Directions
Look through the material below and show every line with the word "pyramid".

________

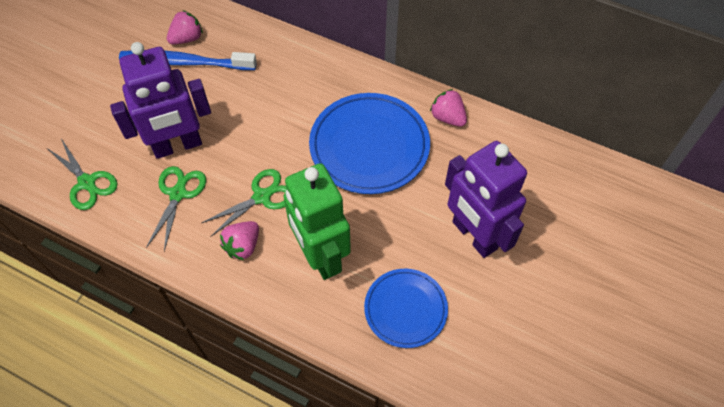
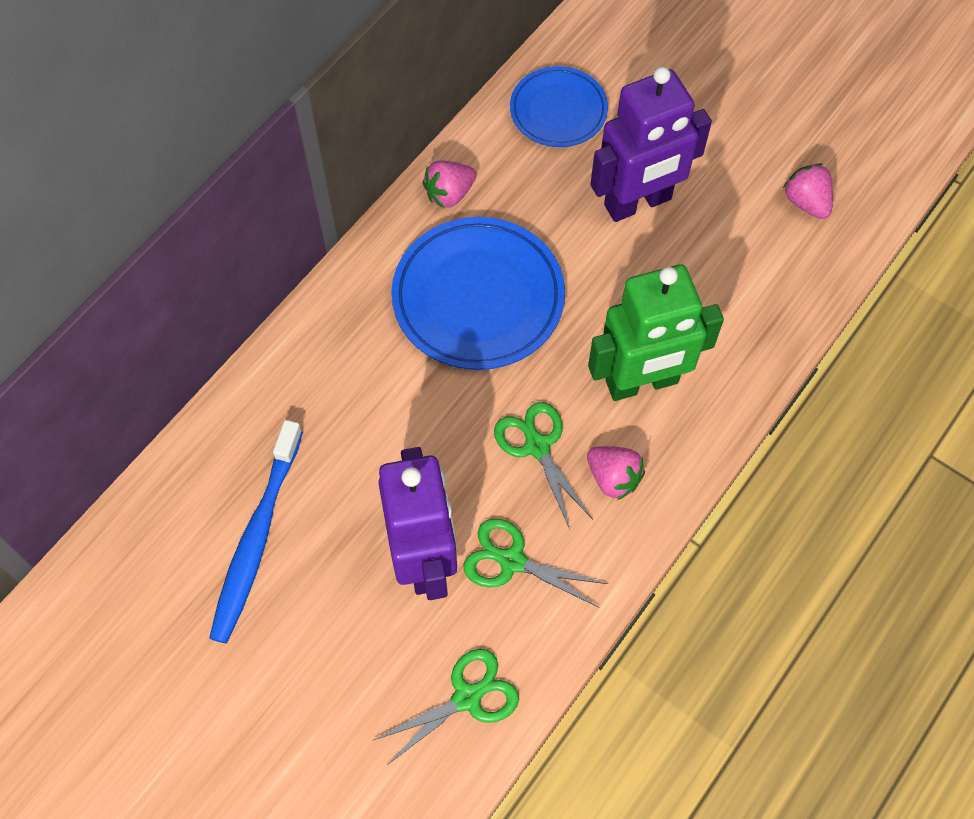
camera: 80 degrees left, 5 degrees up
pink strawberry [167,10,203,45] -> pink strawberry moved to [783,163,833,219]
blue plate [364,269,448,348] -> blue plate moved to [510,66,608,147]

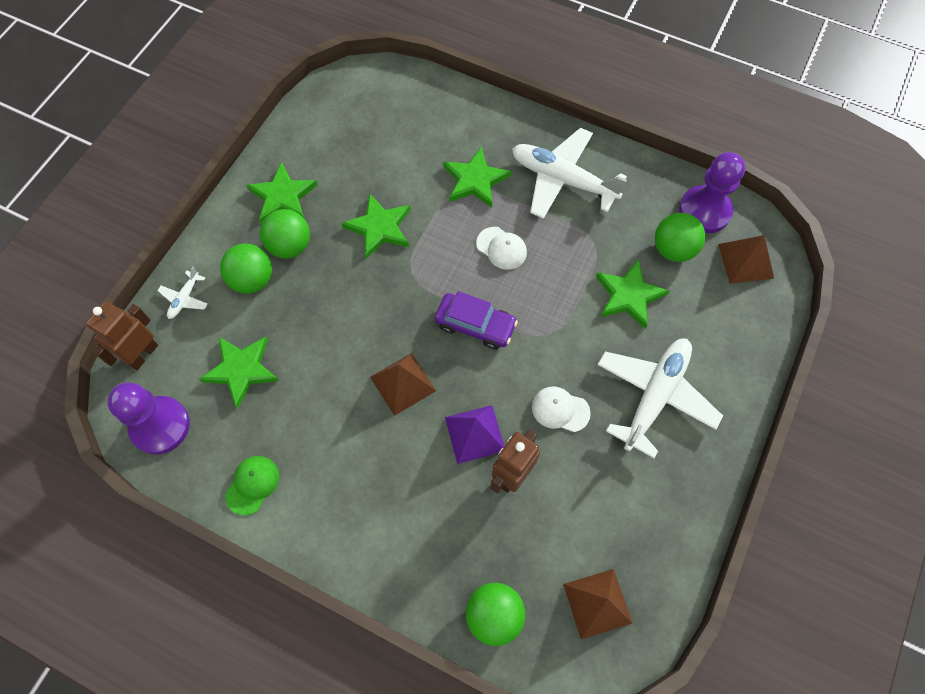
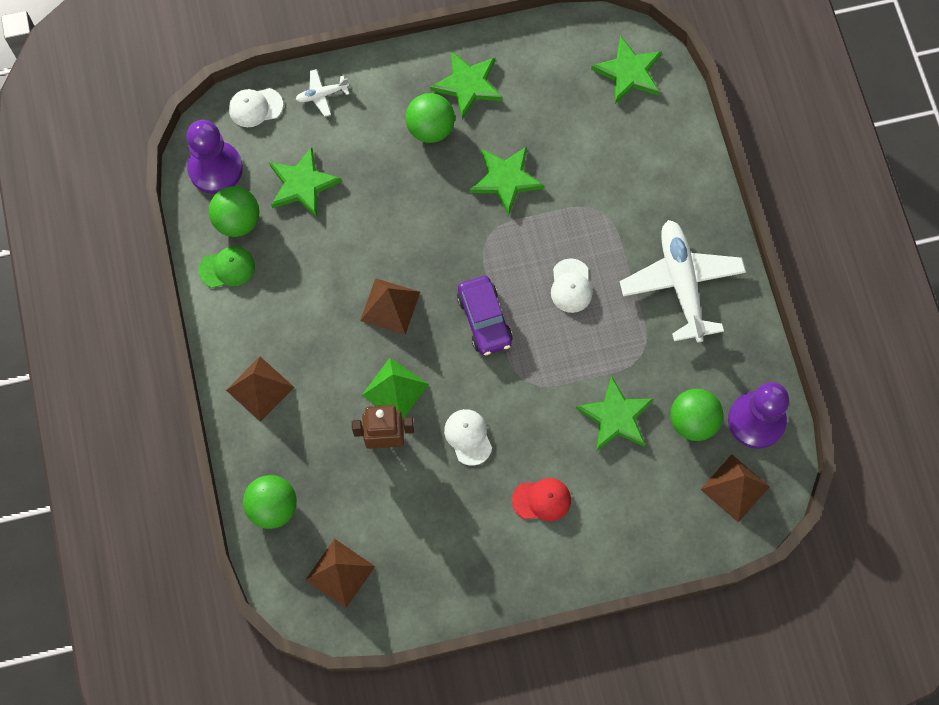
camera: 50 degrees right, 5 degrees up
brown robot [86,301,158,370] -> white cap [229,88,283,127]
green ball [220,244,272,294] -> green ball moved to [209,186,260,237]
green star [443,147,511,208] -> green star moved to [591,36,662,104]
purple pyramid [445,405,505,464] -> green pyramid [361,358,429,419]
white plane [598,339,723,458] -> red cap [512,478,571,521]
none -> brown pyramid [226,357,294,422]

________

Output of the exercise
purple pyramid [445,405,505,464] -> green pyramid [361,358,429,419]
none -> brown pyramid [226,357,294,422]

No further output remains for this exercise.